EXERCISE OBJECTIVE
Write out every line exactly, from the first line of the records below through the line that contains "R2: none -> 13k (N10, VS)".

━━━ SUPPLIED RECORDS

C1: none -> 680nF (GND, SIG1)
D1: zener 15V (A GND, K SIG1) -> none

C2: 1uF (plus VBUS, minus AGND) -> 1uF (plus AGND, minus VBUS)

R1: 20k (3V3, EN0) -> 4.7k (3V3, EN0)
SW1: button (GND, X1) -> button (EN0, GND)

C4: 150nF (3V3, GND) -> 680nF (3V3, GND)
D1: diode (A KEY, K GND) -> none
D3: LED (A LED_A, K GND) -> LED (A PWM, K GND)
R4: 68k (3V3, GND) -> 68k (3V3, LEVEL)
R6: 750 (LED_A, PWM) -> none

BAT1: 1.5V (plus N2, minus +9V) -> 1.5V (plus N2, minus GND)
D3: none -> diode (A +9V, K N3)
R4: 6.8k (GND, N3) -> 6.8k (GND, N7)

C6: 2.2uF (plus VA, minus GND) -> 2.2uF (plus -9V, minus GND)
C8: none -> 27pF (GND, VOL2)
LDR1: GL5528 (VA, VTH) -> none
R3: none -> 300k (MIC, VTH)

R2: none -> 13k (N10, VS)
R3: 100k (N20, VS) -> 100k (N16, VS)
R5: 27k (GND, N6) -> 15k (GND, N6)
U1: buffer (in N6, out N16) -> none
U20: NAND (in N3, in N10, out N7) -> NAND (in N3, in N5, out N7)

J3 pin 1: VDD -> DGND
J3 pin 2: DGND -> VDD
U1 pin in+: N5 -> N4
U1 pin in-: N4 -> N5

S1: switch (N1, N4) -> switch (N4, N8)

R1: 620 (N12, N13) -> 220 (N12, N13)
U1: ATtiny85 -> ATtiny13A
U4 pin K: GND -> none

━━━━━━

REPLY TO THE TASK
C1: none -> 680nF (GND, SIG1)
D1: zener 15V (A GND, K SIG1) -> none

C2: 1uF (plus VBUS, minus AGND) -> 1uF (plus AGND, minus VBUS)

R1: 20k (3V3, EN0) -> 4.7k (3V3, EN0)
SW1: button (GND, X1) -> button (EN0, GND)

C4: 150nF (3V3, GND) -> 680nF (3V3, GND)
D1: diode (A KEY, K GND) -> none
D3: LED (A LED_A, K GND) -> LED (A PWM, K GND)
R4: 68k (3V3, GND) -> 68k (3V3, LEVEL)
R6: 750 (LED_A, PWM) -> none

BAT1: 1.5V (plus N2, minus +9V) -> 1.5V (plus N2, minus GND)
D3: none -> diode (A +9V, K N3)
R4: 6.8k (GND, N3) -> 6.8k (GND, N7)

C6: 2.2uF (plus VA, minus GND) -> 2.2uF (plus -9V, minus GND)
C8: none -> 27pF (GND, VOL2)
LDR1: GL5528 (VA, VTH) -> none
R3: none -> 300k (MIC, VTH)

R2: none -> 13k (N10, VS)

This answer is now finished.